## TASK
Write out every line below with no difference at all.

[Records excerpted from a collection]
⁂
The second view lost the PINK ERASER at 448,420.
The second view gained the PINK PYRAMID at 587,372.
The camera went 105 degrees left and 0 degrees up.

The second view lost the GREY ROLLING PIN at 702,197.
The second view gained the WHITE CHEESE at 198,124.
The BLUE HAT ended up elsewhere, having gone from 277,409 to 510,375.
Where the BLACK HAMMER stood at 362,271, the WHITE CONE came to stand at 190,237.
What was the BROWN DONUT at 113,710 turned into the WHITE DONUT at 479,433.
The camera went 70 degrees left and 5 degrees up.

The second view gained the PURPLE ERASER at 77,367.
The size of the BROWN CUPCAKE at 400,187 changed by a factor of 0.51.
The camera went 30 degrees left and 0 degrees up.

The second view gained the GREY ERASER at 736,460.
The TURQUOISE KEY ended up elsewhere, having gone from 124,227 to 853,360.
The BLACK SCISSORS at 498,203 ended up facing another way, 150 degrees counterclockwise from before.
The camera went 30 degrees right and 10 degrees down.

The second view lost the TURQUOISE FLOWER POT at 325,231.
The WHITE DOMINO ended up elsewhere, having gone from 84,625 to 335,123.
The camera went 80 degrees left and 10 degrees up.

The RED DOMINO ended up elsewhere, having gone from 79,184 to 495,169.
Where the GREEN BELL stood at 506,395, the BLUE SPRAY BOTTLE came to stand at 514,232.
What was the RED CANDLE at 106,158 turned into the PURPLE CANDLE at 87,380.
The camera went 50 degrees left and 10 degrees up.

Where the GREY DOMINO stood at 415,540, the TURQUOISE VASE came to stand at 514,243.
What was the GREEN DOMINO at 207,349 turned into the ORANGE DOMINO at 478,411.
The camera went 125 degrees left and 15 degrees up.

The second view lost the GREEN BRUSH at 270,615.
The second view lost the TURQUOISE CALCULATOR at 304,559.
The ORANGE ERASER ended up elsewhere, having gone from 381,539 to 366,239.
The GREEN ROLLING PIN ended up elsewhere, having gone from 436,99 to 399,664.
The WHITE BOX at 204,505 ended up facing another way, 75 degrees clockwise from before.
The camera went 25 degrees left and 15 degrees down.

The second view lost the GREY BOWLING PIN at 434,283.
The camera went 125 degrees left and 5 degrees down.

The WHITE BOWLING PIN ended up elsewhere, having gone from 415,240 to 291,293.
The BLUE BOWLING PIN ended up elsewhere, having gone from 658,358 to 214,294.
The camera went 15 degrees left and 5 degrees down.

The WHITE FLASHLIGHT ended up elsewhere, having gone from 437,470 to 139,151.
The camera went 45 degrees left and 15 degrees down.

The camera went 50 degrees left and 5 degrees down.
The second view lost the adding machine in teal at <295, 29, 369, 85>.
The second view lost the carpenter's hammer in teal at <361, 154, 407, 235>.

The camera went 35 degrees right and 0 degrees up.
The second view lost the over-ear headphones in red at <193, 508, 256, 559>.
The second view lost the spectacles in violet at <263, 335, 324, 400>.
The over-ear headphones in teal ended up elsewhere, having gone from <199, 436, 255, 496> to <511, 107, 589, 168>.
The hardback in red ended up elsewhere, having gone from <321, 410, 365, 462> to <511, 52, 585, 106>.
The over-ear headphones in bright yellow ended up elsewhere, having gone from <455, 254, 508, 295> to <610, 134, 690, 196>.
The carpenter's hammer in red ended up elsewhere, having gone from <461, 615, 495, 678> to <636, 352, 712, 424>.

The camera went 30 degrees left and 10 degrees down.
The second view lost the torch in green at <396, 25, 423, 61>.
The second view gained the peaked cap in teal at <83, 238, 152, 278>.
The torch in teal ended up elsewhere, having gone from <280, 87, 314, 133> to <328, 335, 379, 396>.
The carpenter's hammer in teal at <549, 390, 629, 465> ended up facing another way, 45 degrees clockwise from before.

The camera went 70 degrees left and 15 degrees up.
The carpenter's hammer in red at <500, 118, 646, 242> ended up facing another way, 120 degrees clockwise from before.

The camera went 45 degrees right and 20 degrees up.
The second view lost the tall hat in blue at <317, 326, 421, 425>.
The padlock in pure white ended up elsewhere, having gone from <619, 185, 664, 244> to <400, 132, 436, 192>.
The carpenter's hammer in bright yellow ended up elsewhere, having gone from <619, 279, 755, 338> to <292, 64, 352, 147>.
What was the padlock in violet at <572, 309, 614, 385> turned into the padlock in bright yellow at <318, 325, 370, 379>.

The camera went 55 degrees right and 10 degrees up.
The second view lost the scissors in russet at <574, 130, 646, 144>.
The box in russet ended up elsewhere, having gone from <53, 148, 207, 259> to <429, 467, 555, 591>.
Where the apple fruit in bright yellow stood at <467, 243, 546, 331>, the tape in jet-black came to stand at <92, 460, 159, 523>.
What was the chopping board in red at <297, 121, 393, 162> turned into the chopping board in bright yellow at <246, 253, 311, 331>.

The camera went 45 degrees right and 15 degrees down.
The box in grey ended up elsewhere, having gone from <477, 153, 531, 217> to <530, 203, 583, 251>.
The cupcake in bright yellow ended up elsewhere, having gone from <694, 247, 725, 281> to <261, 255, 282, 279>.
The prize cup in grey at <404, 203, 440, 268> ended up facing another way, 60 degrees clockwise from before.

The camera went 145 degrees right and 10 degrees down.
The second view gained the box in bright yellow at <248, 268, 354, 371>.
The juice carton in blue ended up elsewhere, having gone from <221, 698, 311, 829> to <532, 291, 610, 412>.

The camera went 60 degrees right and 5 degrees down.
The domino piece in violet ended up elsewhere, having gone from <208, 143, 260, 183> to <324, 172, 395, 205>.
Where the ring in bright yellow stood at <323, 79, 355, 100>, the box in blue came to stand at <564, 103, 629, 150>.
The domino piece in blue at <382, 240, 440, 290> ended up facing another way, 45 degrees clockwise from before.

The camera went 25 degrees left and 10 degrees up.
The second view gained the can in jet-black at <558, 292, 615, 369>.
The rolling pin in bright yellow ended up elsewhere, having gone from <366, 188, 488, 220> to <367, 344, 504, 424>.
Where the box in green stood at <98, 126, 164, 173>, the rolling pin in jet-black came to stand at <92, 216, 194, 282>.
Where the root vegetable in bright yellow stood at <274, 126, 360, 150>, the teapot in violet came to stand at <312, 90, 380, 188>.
⁂
## RESULT FOR THIS TASK
The second view lost the PINK ERASER at 448,420.
The second view gained the PINK PYRAMID at 587,372.
The camera went 105 degrees left and 0 degrees up.

The second view lost the GREY ROLLING PIN at 702,197.
The second view gained the WHITE CHEESE at 198,124.
The BLUE HAT ended up elsewhere, having gone from 277,409 to 510,375.
Where the BLACK HAMMER stood at 362,271, the WHITE CONE came to stand at 190,237.
What was the BROWN DONUT at 113,710 turned into the WHITE DONUT at 479,433.
The camera went 70 degrees left and 5 degrees up.

The second view gained the PURPLE ERASER at 77,367.
The size of the BROWN CUPCAKE at 400,187 changed by a factor of 0.51.
The camera went 30 degrees left and 0 degrees up.

The second view gained the GREY ERASER at 736,460.
The TURQUOISE KEY ended up elsewhere, having gone from 124,227 to 853,360.
The BLACK SCISSORS at 498,203 ended up facing another way, 150 degrees counterclockwise from before.
The camera went 30 degrees right and 10 degrees down.

The second view lost the TURQUOISE FLOWER POT at 325,231.
The WHITE DOMINO ended up elsewhere, having gone from 84,625 to 335,123.
The camera went 80 degrees left and 10 degrees up.

The RED DOMINO ended up elsewhere, having gone from 79,184 to 495,169.
Where the GREEN BELL stood at 506,395, the BLUE SPRAY BOTTLE came to stand at 514,232.
What was the RED CANDLE at 106,158 turned into the PURPLE CANDLE at 87,380.
The camera went 50 degrees left and 10 degrees up.

Where the GREY DOMINO stood at 415,540, the TURQUOISE VASE came to stand at 514,243.
What was the GREEN DOMINO at 207,349 turned into the ORANGE DOMINO at 478,411.
The camera went 125 degrees left and 15 degrees up.

The second view lost the GREEN BRUSH at 270,615.
The second view lost the TURQUOISE CALCULATOR at 304,559.
The ORANGE ERASER ended up elsewhere, having gone from 381,539 to 366,239.
The GREEN ROLLING PIN ended up elsewhere, having gone from 436,99 to 399,664.
The WHITE BOX at 204,505 ended up facing another way, 75 degrees clockwise from before.
The camera went 25 degrees left and 15 degrees down.

The second view lost the GREY BOWLING PIN at 434,283.
The camera went 125 degrees left and 5 degrees down.

The WHITE BOWLING PIN ended up elsewhere, having gone from 415,240 to 291,293.
The BLUE BOWLING PIN ended up elsewhere, having gone from 658,358 to 214,294.
The camera went 15 degrees left and 5 degrees down.

The WHITE FLASHLIGHT ended up elsewhere, having gone from 437,470 to 139,151.
The camera went 45 degrees left and 15 degrees down.

The camera went 50 degrees left and 5 degrees down.
The second view lost the adding machine in teal at <295, 29, 369, 85>.
The second view lost the carpenter's hammer in teal at <361, 154, 407, 235>.

The camera went 35 degrees right and 0 degrees up.
The second view lost the over-ear headphones in red at <193, 508, 256, 559>.
The second view lost the spectacles in violet at <263, 335, 324, 400>.
The over-ear headphones in teal ended up elsewhere, having gone from <199, 436, 255, 496> to <511, 107, 589, 168>.
The hardback in red ended up elsewhere, having gone from <321, 410, 365, 462> to <511, 52, 585, 106>.
The over-ear headphones in bright yellow ended up elsewhere, having gone from <455, 254, 508, 295> to <610, 134, 690, 196>.
The carpenter's hammer in red ended up elsewhere, having gone from <461, 615, 495, 678> to <636, 352, 712, 424>.

The camera went 30 degrees left and 10 degrees down.
The second view lost the torch in green at <396, 25, 423, 61>.
The second view gained the peaked cap in teal at <83, 238, 152, 278>.
The torch in teal ended up elsewhere, having gone from <280, 87, 314, 133> to <328, 335, 379, 396>.
The carpenter's hammer in teal at <549, 390, 629, 465> ended up facing another way, 45 degrees clockwise from before.

The camera went 70 degrees left and 15 degrees up.
The carpenter's hammer in red at <500, 118, 646, 242> ended up facing another way, 120 degrees clockwise from before.

The camera went 45 degrees right and 20 degrees up.
The second view lost the tall hat in blue at <317, 326, 421, 425>.
The padlock in pure white ended up elsewhere, having gone from <619, 185, 664, 244> to <400, 132, 436, 192>.
The carpenter's hammer in bright yellow ended up elsewhere, having gone from <619, 279, 755, 338> to <292, 64, 352, 147>.
What was the padlock in violet at <572, 309, 614, 385> turned into the padlock in bright yellow at <318, 325, 370, 379>.

The camera went 55 degrees right and 10 degrees up.
The second view lost the scissors in russet at <574, 130, 646, 144>.
The box in russet ended up elsewhere, having gone from <53, 148, 207, 259> to <429, 467, 555, 591>.
Where the apple fruit in bright yellow stood at <467, 243, 546, 331>, the tape in jet-black came to stand at <92, 460, 159, 523>.
What was the chopping board in red at <297, 121, 393, 162> turned into the chopping board in bright yellow at <246, 253, 311, 331>.

The camera went 45 degrees right and 15 degrees down.
The box in grey ended up elsewhere, having gone from <477, 153, 531, 217> to <530, 203, 583, 251>.
The cupcake in bright yellow ended up elsewhere, having gone from <694, 247, 725, 281> to <261, 255, 282, 279>.
The prize cup in grey at <404, 203, 440, 268> ended up facing another way, 60 degrees clockwise from before.

The camera went 145 degrees right and 10 degrees down.
The second view gained the box in bright yellow at <248, 268, 354, 371>.
The juice carton in blue ended up elsewhere, having gone from <221, 698, 311, 829> to <532, 291, 610, 412>.

The camera went 60 degrees right and 5 degrees down.
The domino piece in violet ended up elsewhere, having gone from <208, 143, 260, 183> to <324, 172, 395, 205>.
Where the ring in bright yellow stood at <323, 79, 355, 100>, the box in blue came to stand at <564, 103, 629, 150>.
The domino piece in blue at <382, 240, 440, 290> ended up facing another way, 45 degrees clockwise from before.

The camera went 25 degrees left and 10 degrees up.
The second view gained the can in jet-black at <558, 292, 615, 369>.
The rolling pin in bright yellow ended up elsewhere, having gone from <366, 188, 488, 220> to <367, 344, 504, 424>.
Where the box in green stood at <98, 126, 164, 173>, the rolling pin in jet-black came to stand at <92, 216, 194, 282>.
Where the root vegetable in bright yellow stood at <274, 126, 360, 150>, the teapot in violet came to stand at <312, 90, 380, 188>.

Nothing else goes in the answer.